= RECORDS PROVIDED =

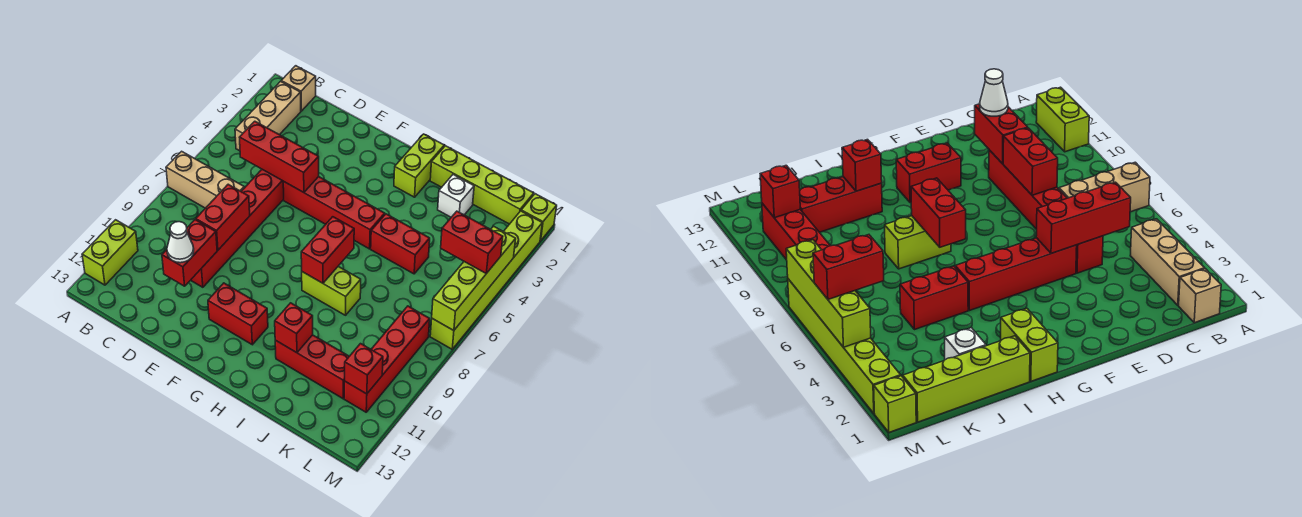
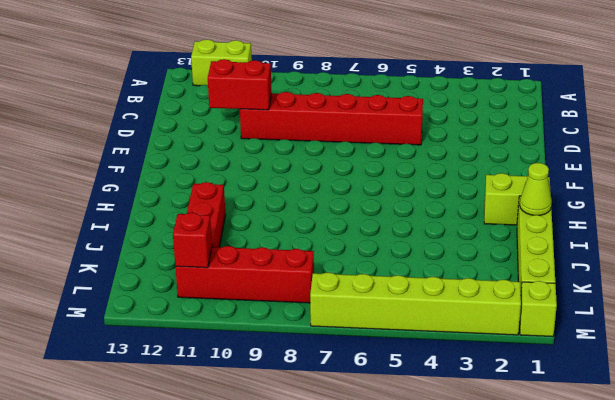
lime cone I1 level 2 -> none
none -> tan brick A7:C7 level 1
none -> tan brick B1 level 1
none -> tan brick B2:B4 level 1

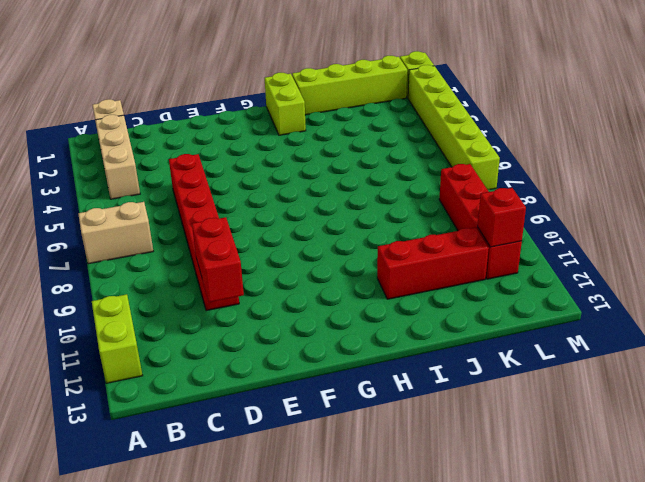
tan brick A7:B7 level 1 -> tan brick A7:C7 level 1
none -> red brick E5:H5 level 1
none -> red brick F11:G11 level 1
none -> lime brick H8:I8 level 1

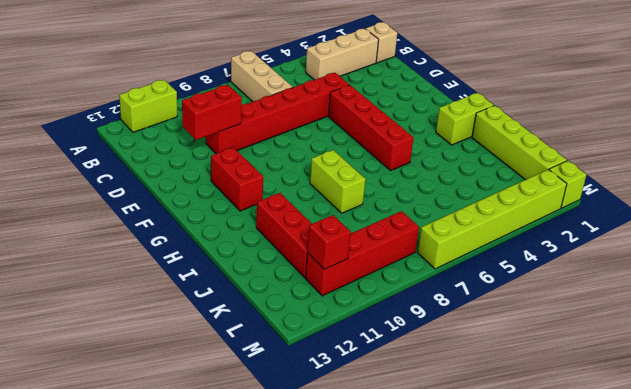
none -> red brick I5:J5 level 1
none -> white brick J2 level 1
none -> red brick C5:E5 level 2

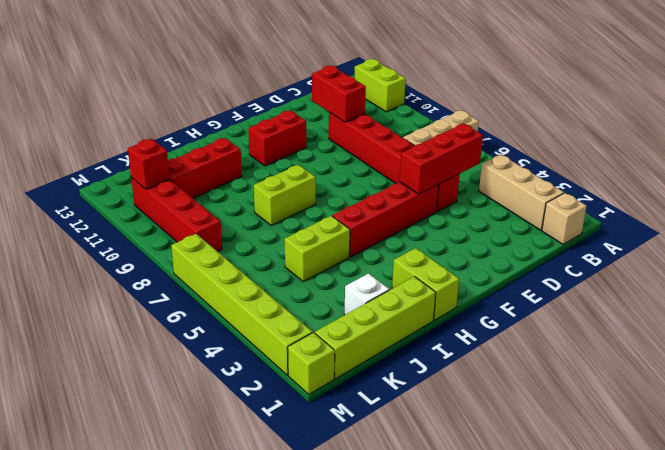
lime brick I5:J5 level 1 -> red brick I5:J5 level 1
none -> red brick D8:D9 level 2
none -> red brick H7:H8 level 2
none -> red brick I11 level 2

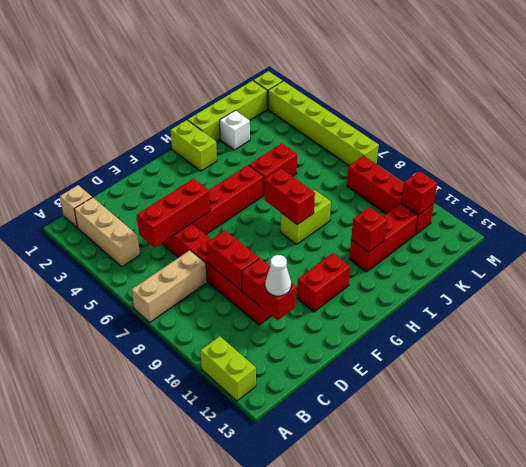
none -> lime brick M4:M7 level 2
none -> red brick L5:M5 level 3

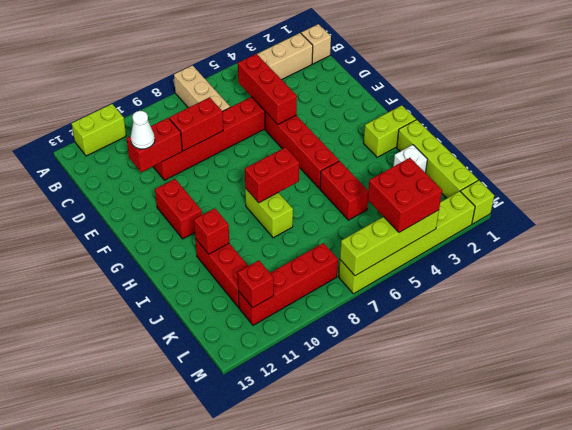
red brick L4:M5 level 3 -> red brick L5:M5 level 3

= WHAT YOU NEED TO DO =
Please find every line in the listing that holds the string "lime" and copy it.

= TASK RESPONSE =
lime cone I1 level 2 -> none
none -> lime brick H8:I8 level 1
lime brick I5:J5 level 1 -> red brick I5:J5 level 1
none -> lime brick M4:M7 level 2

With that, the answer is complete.